>>>>>

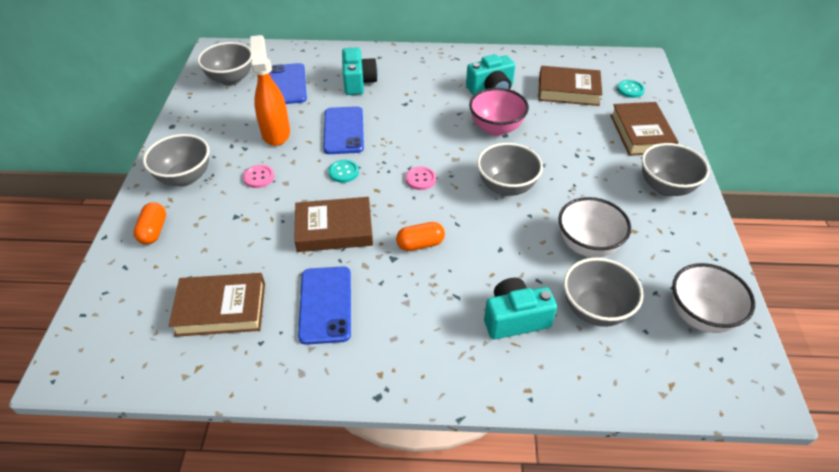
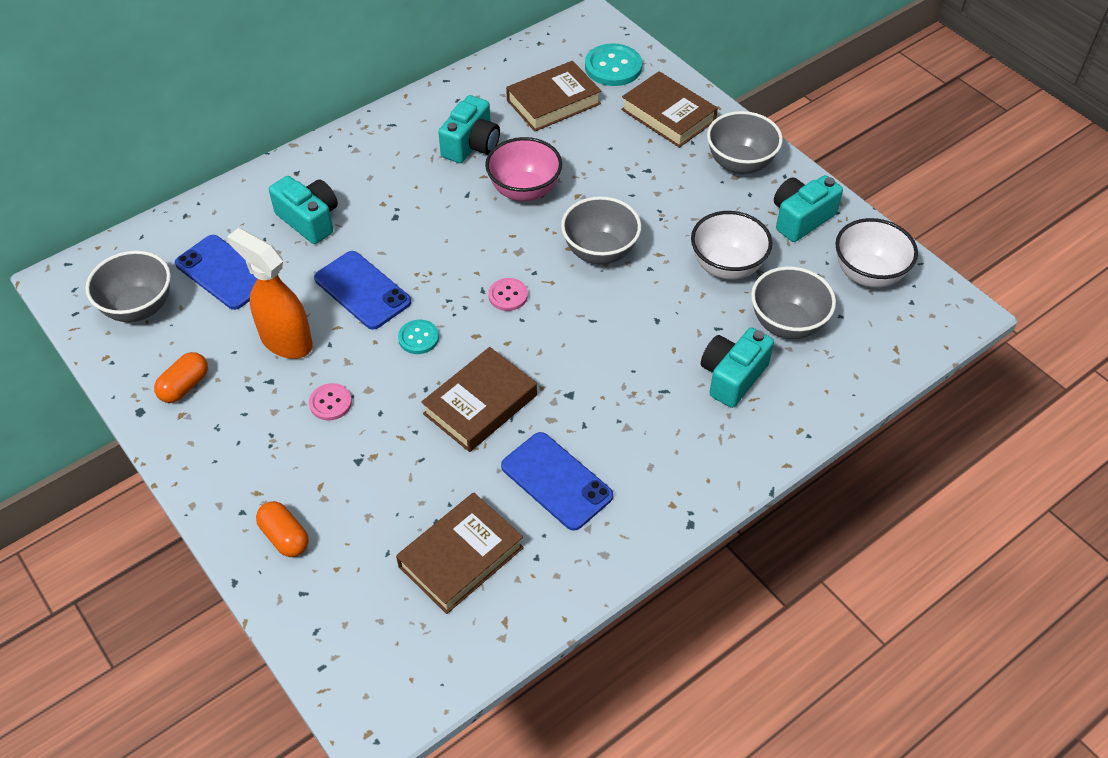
camera: 40 degrees left, 5 degrees up
(185, 177) = (242, 459): grey bowl -> none
(420, 244) = (580, 363): orange capsule -> orange capsule (184, 386)
(630, 90) = (613, 67): turquoise button -> turquoise button, size x1.70
(679, 246) = (801, 218): none -> turquoise camera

<<<<<

| The problem |
A copy of each line in the data above that holds the string "turquoise" is needed.

| Written reply |
(630, 90) = (613, 67): turquoise button -> turquoise button, size x1.70
(679, 246) = (801, 218): none -> turquoise camera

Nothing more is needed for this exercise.